§ Task brief
The lines below starting at the line containing "brown bottle: [201,30,260,177]" and ending at the line containing "white jar: [142,313,222,403]" are to be repeated exactly, with both ends kept and nothing else added.

§ Input data
§ §

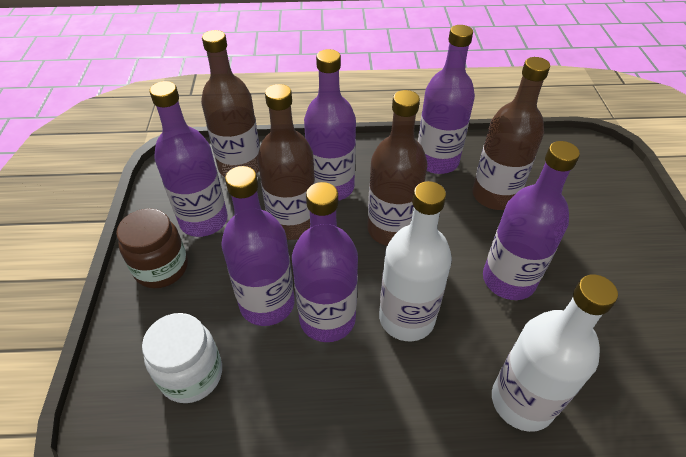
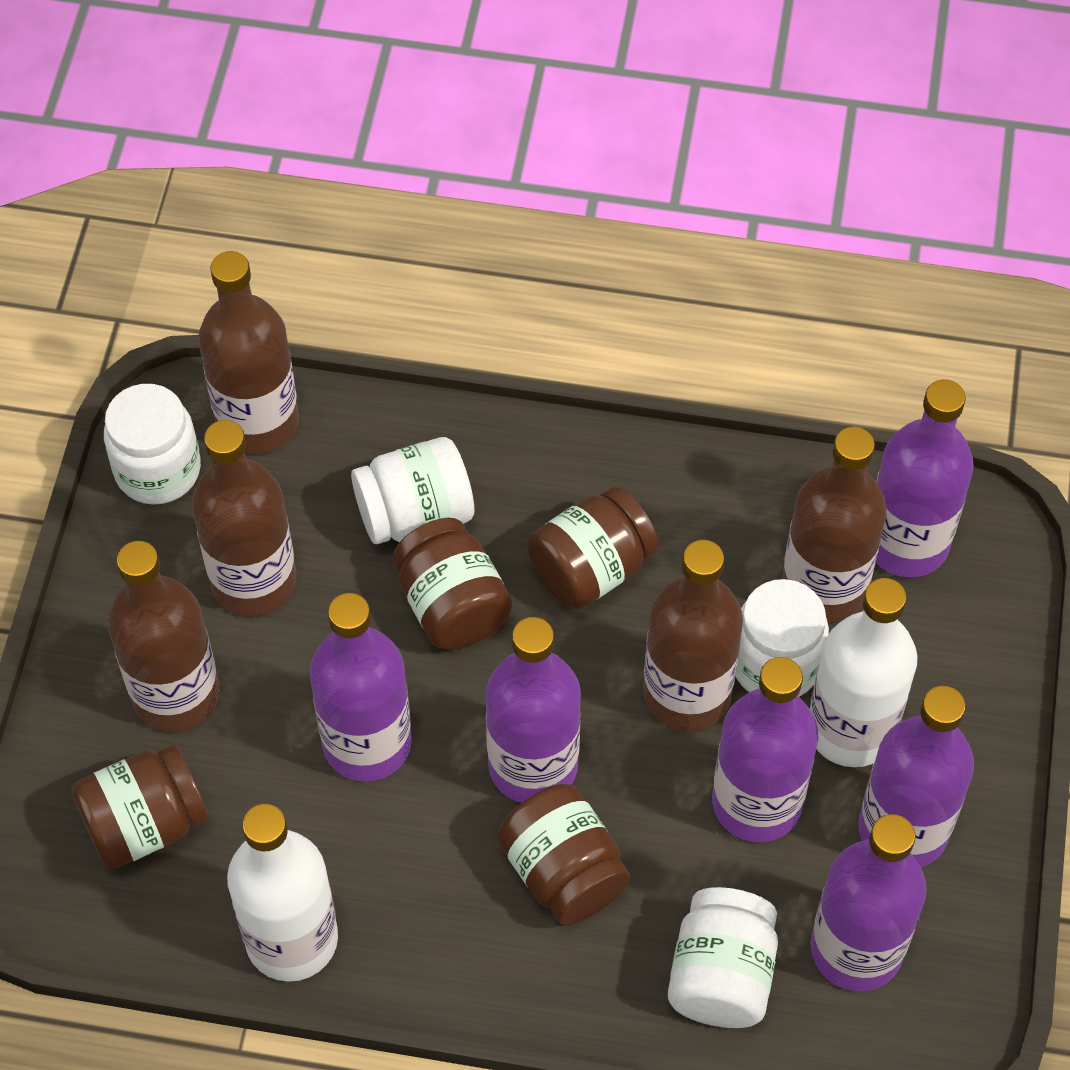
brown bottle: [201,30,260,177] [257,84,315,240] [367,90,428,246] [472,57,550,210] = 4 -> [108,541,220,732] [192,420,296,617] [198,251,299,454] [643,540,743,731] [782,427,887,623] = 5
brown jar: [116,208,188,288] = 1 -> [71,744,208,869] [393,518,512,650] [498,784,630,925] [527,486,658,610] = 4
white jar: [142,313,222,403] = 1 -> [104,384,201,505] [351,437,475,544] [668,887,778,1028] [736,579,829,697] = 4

§ §

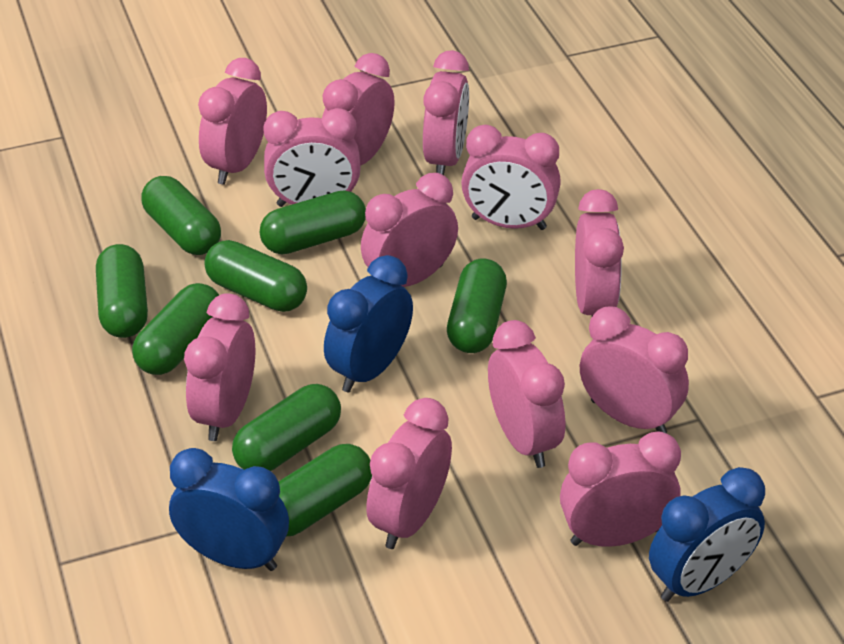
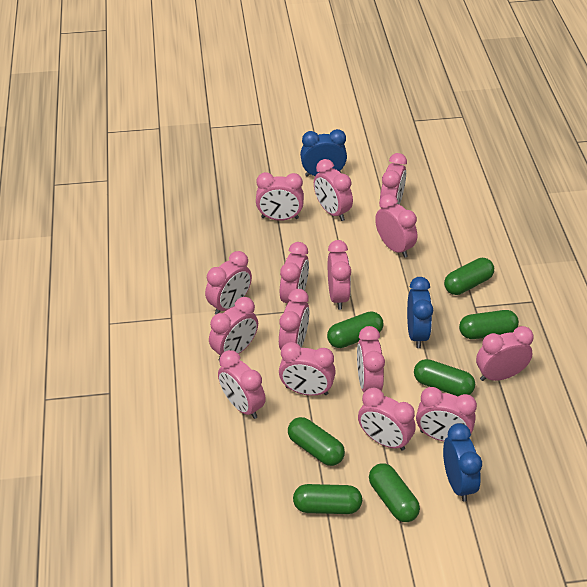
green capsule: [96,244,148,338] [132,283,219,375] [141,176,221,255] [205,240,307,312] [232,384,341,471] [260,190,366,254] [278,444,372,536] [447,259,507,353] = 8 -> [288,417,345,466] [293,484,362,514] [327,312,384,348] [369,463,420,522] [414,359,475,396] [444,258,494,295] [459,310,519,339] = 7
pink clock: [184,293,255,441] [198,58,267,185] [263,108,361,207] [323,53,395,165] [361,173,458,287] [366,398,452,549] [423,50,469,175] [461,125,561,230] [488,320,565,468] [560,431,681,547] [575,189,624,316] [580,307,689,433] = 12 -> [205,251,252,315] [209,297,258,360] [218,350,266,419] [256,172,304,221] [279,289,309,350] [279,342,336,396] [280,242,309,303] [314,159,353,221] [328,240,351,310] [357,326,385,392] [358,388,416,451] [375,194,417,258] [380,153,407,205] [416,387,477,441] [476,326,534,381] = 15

§ §

§ Response
brown bottle: [201,30,260,177] [257,84,315,240] [367,90,428,246] [472,57,550,210] = 4 -> [108,541,220,732] [192,420,296,617] [198,251,299,454] [643,540,743,731] [782,427,887,623] = 5
brown jar: [116,208,188,288] = 1 -> [71,744,208,869] [393,518,512,650] [498,784,630,925] [527,486,658,610] = 4
white jar: [142,313,222,403] = 1 -> [104,384,201,505] [351,437,475,544] [668,887,778,1028] [736,579,829,697] = 4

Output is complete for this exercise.